*** Extracted entries Section Begins ***

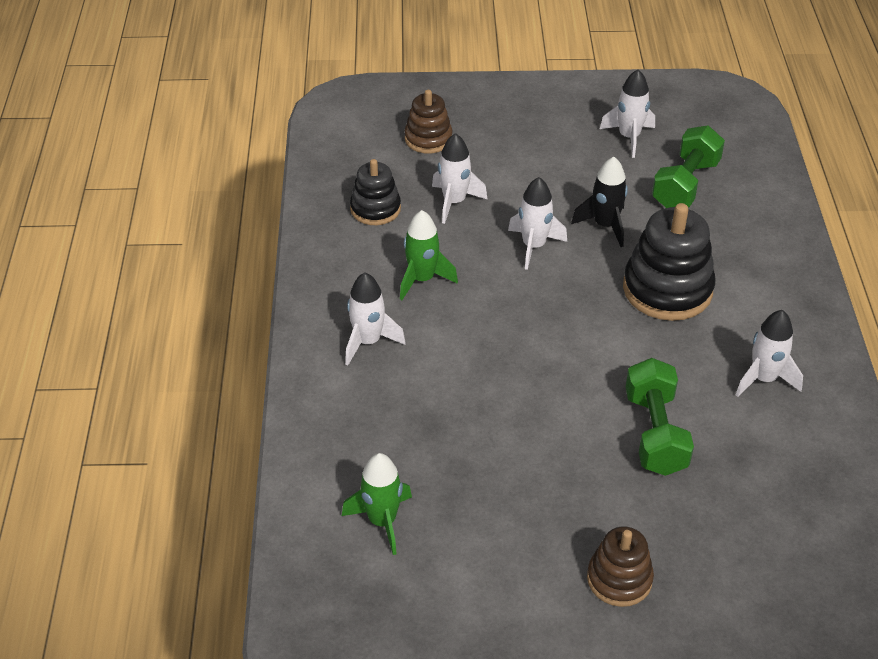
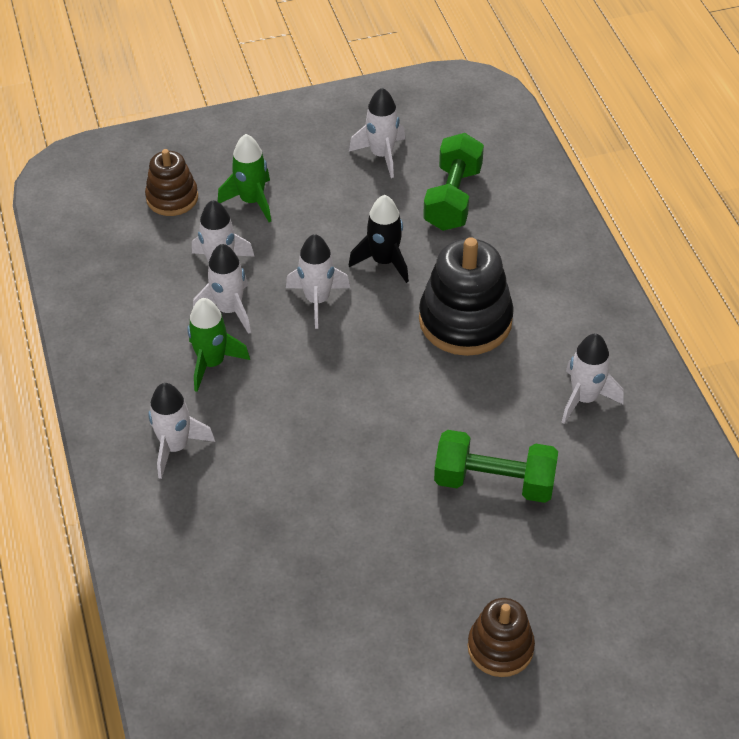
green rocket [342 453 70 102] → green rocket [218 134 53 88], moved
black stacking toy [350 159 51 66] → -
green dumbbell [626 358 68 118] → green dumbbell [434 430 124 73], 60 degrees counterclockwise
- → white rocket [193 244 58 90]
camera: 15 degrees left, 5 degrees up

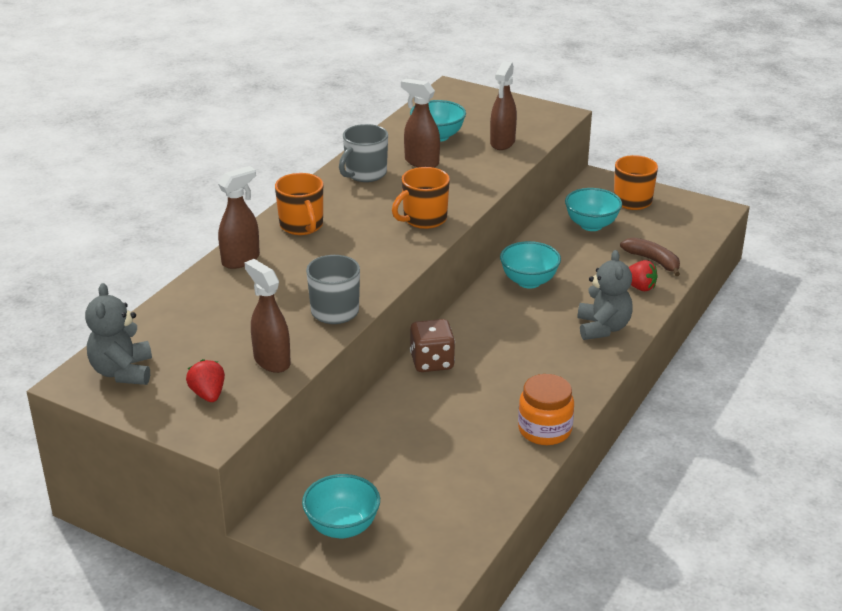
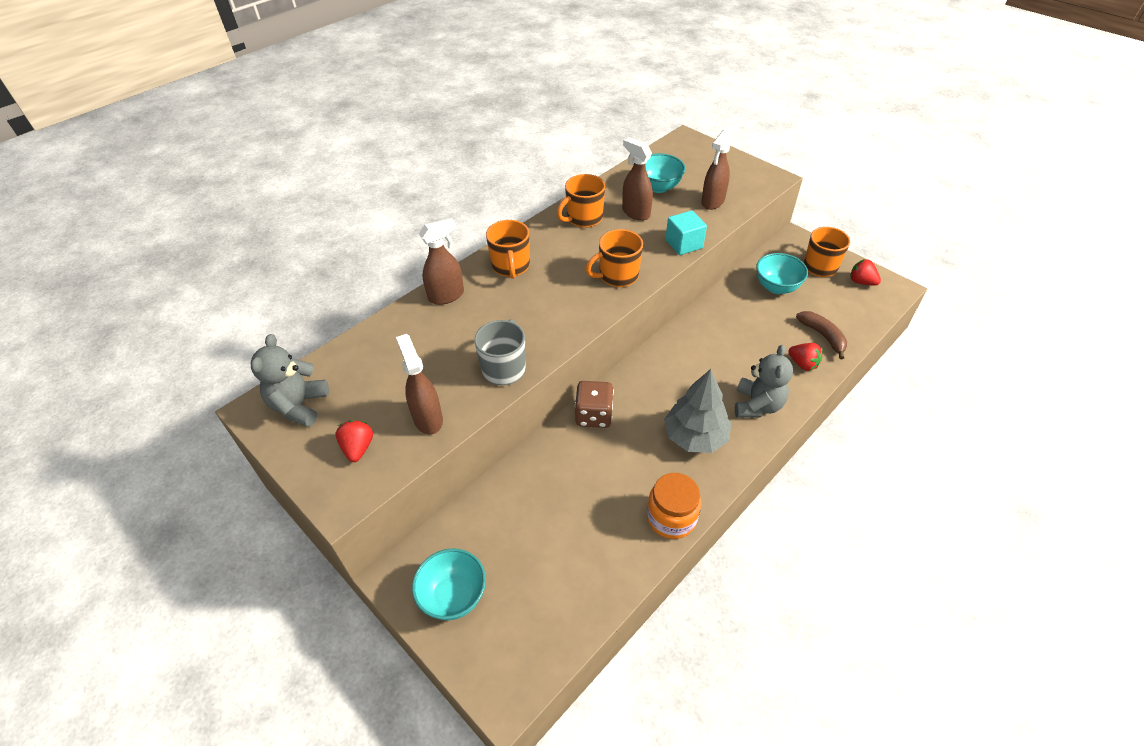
grey mug [339 124 49 58] → orange mug [557 174 48 54]
turquoise bowl [500 241 61 48] → -
- → grey tree [664 369 67 84]
- → turquoise cube [665 210 42 45]
- → red strawberry [850 259 31 27]
camera: 15 degrees right, 15 degrees up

*** Extracted entries Section Ends ***

Assignment ->
Every entry above should be restated word for word, with the images left out.

Your response ->
green rocket [342 453 70 102] → green rocket [218 134 53 88], moved
black stacking toy [350 159 51 66] → -
green dumbbell [626 358 68 118] → green dumbbell [434 430 124 73], 60 degrees counterclockwise
- → white rocket [193 244 58 90]
camera: 15 degrees left, 5 degrees up

grey mug [339 124 49 58] → orange mug [557 174 48 54]
turquoise bowl [500 241 61 48] → -
- → grey tree [664 369 67 84]
- → turquoise cube [665 210 42 45]
- → red strawberry [850 259 31 27]
camera: 15 degrees right, 15 degrees up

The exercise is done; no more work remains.